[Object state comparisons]
○ ○ ○ ○
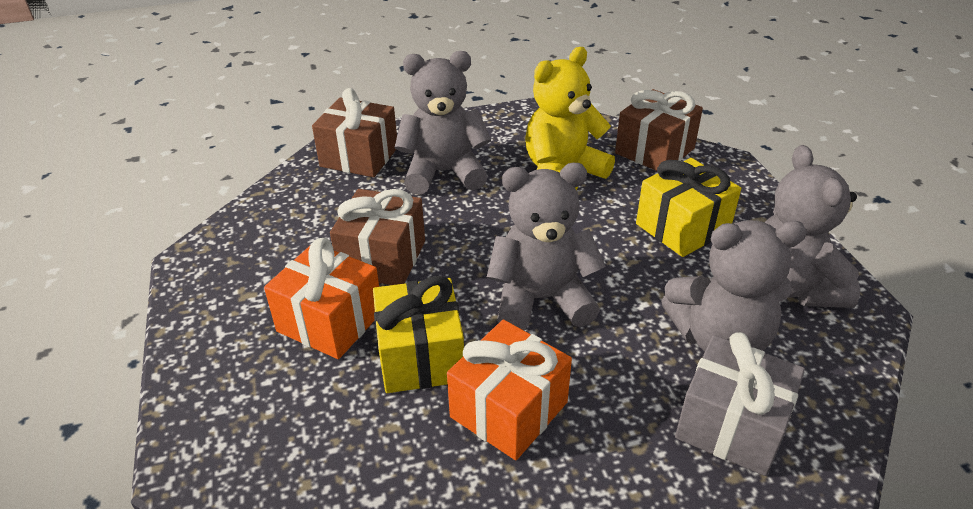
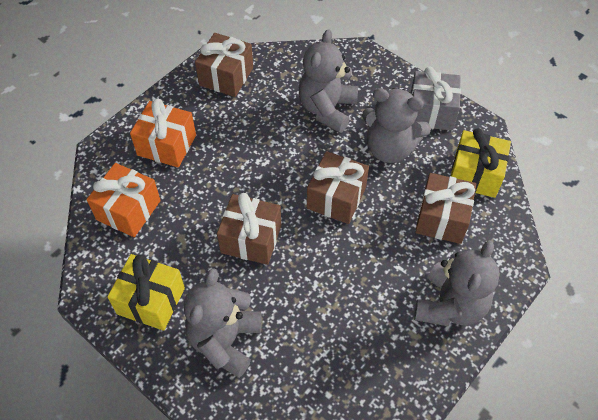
brown gift: 3 -> 4
yellow teddy bear: 1 -> 0

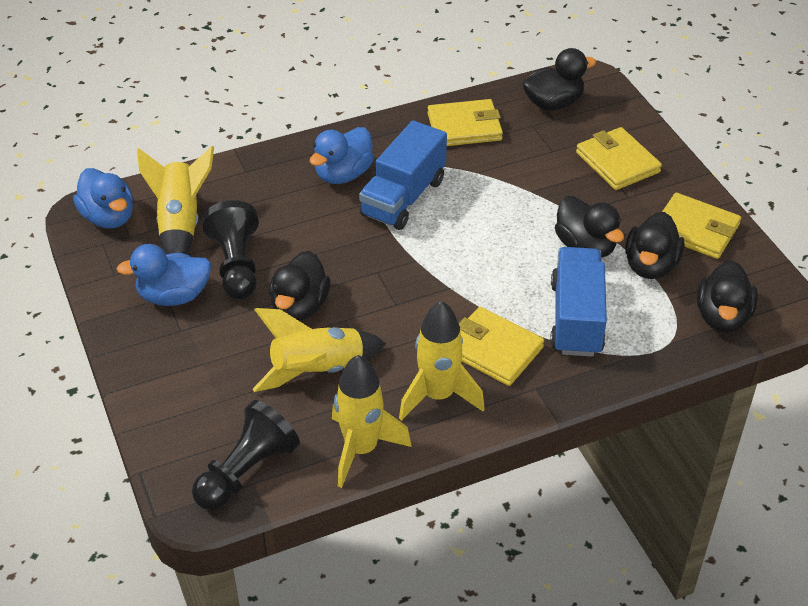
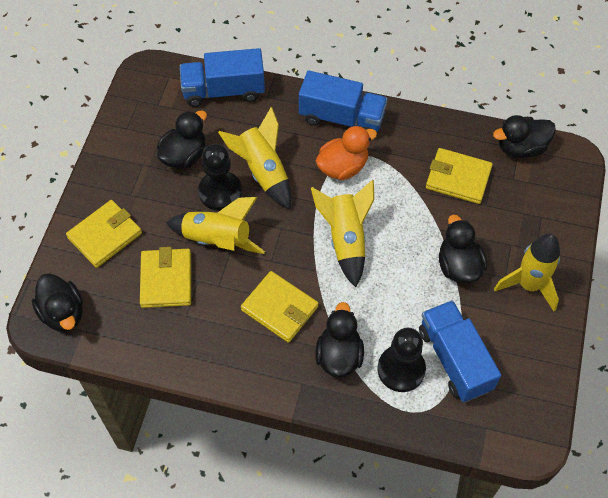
blue duck: 3 -> 0
blue truck: 2 -> 3
orange duck: 0 -> 1

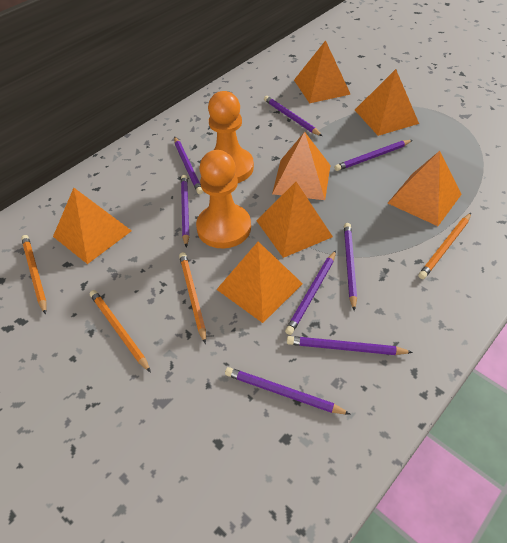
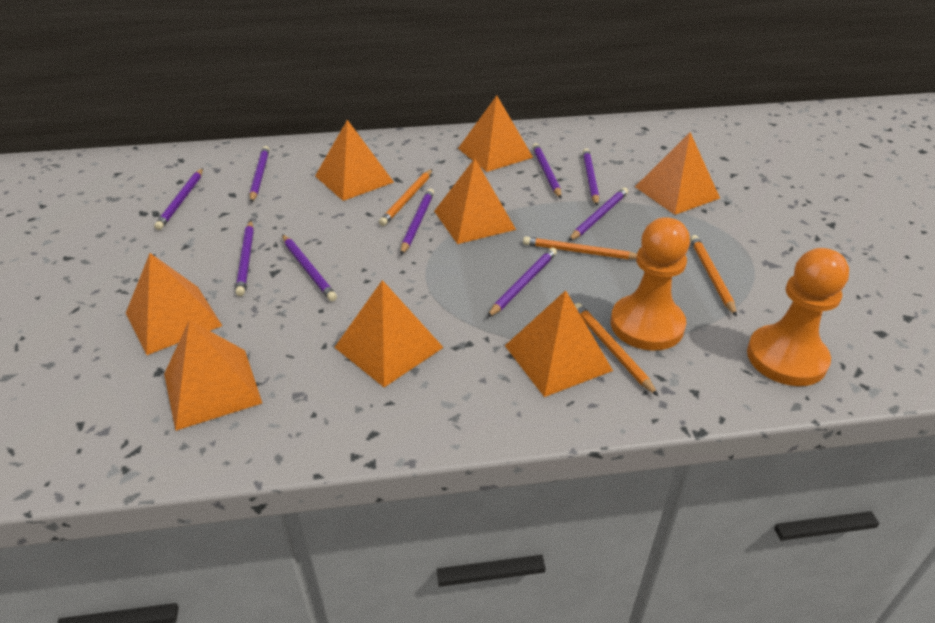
orange pyramid: 7 -> 8
purple pencil: 8 -> 9

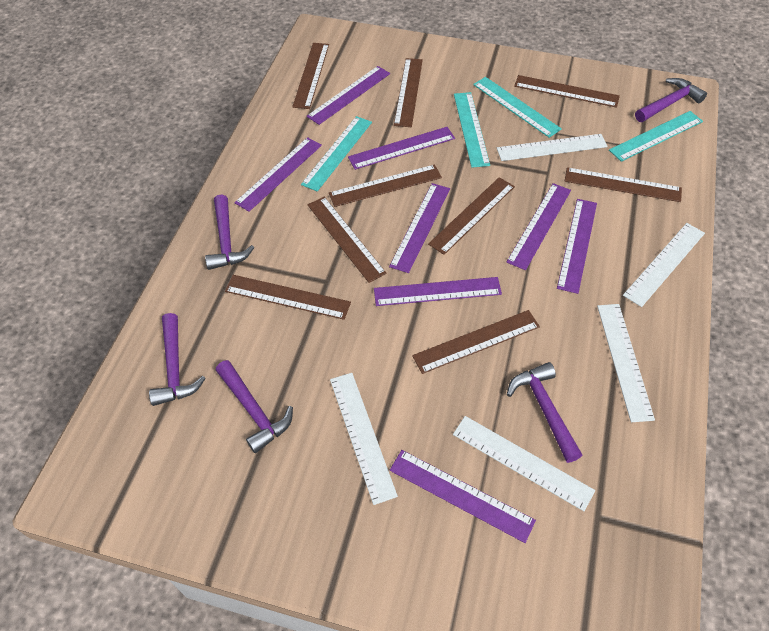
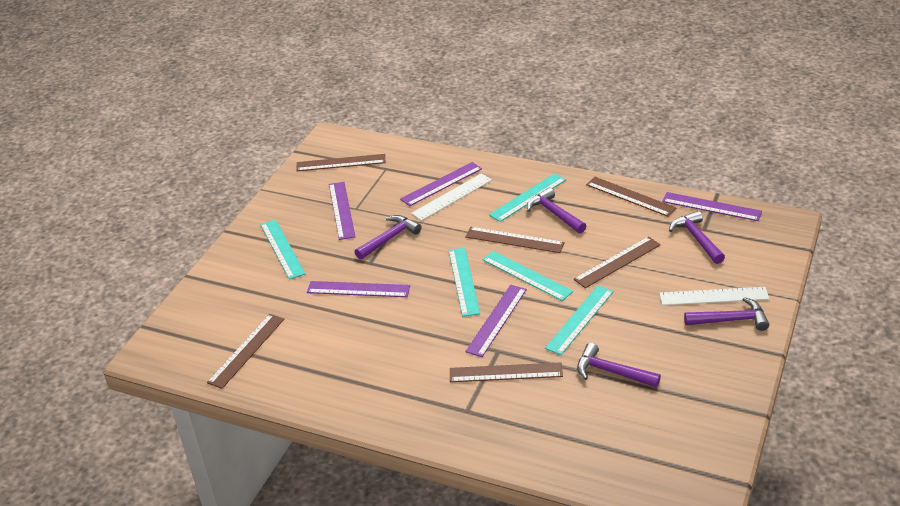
brown ruler: 9 -> 6
purple ruler: 8 -> 5
turquoise ruler: 4 -> 5
white ruler: 5 -> 2

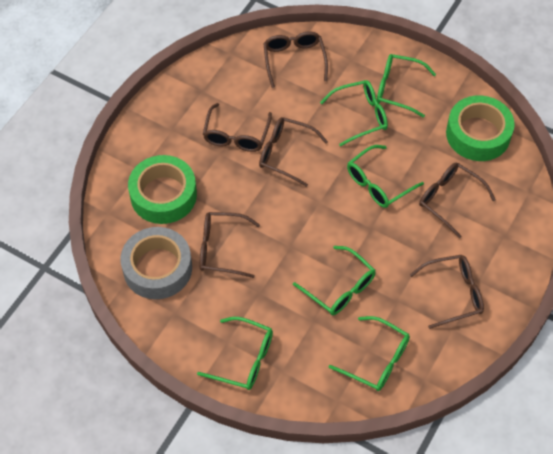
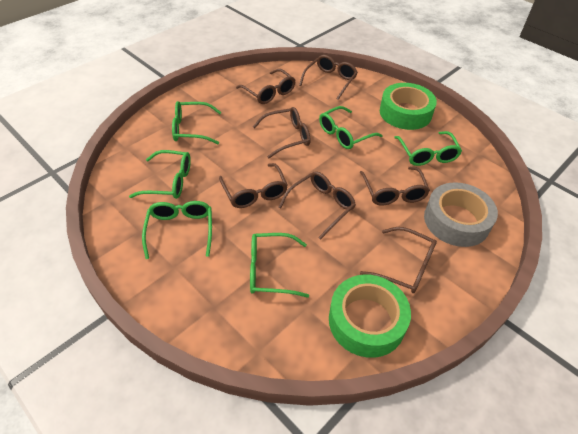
brown glasses: 6 -> 7

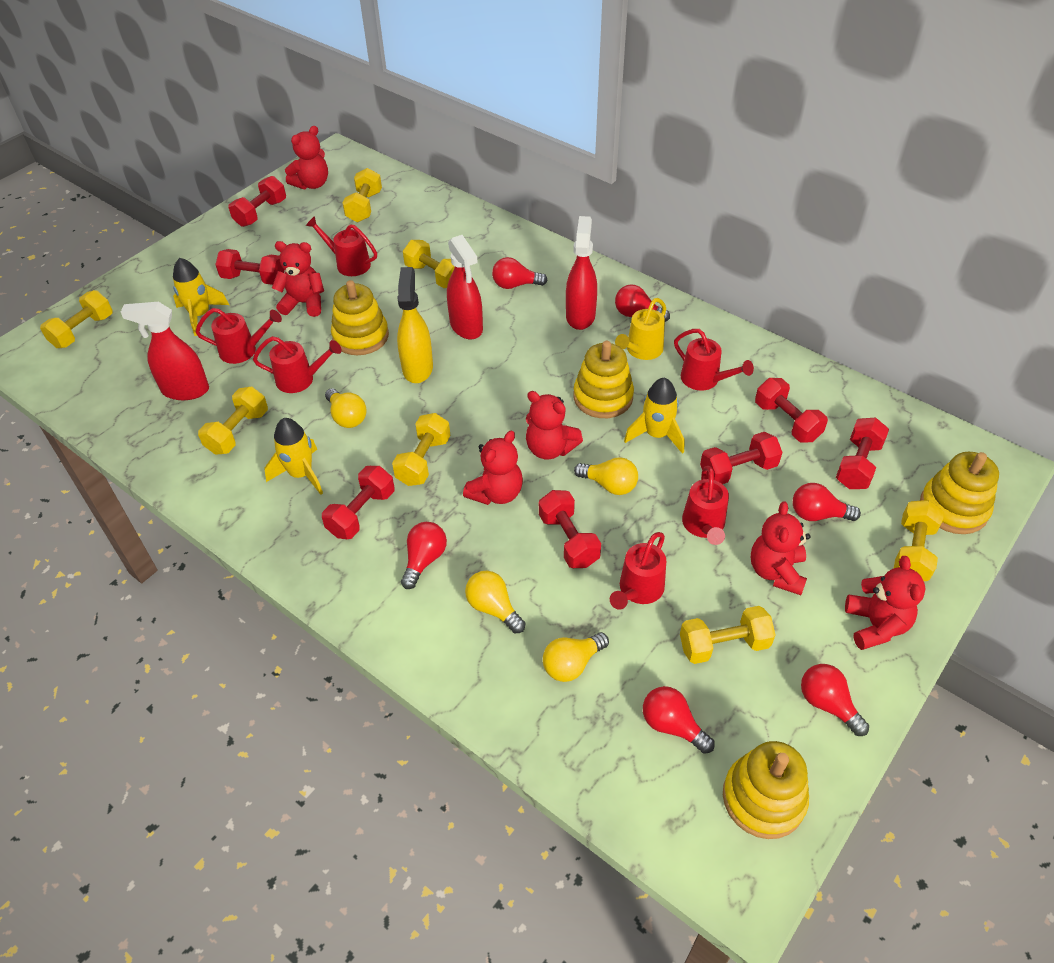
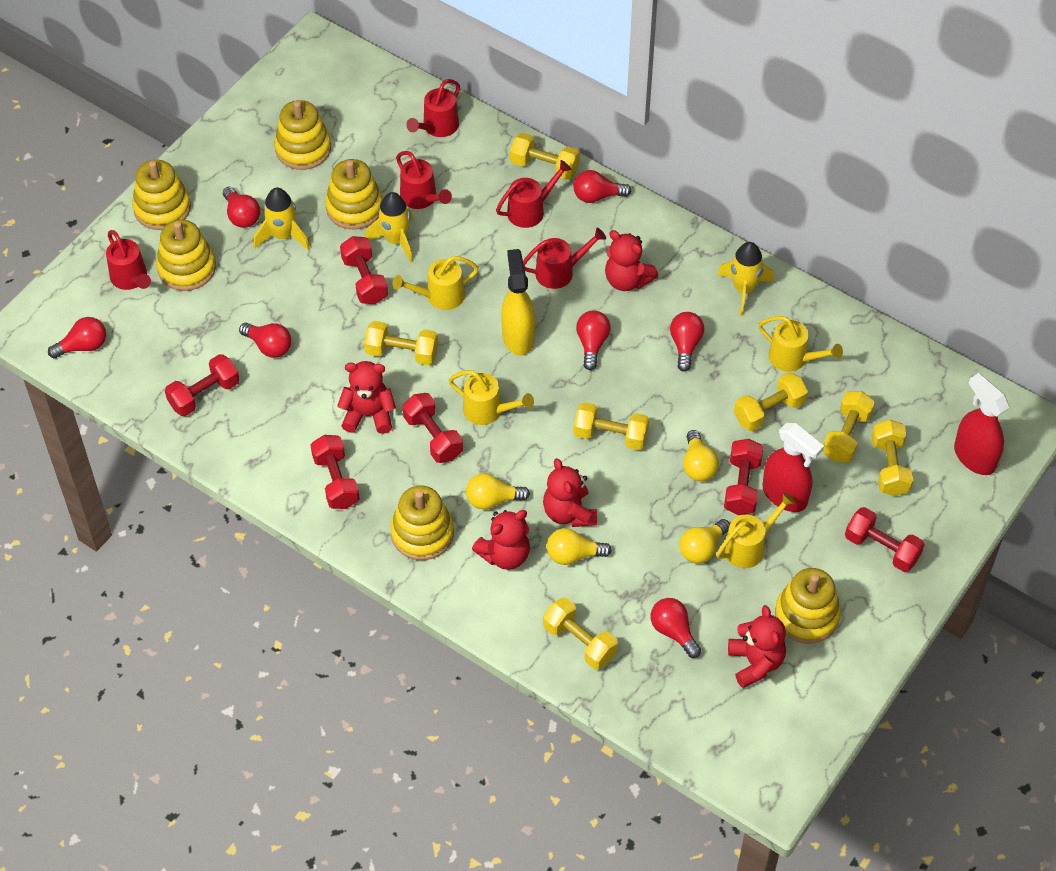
red dumbbell: 7 -> 6
red light bulb: 6 -> 7
red spray bottle: 3 -> 2
red teddy bear: 6 -> 5
red watering can: 6 -> 5
yellow stacking toy: 4 -> 6
yellow watering can: 1 -> 4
○ ○ ○ ○
**BRIEF:** Return each line among the entries that holds the word "ruler".

**TASK ANSWER:**
brown ruler: 9 -> 6
purple ruler: 8 -> 5
turquoise ruler: 4 -> 5
white ruler: 5 -> 2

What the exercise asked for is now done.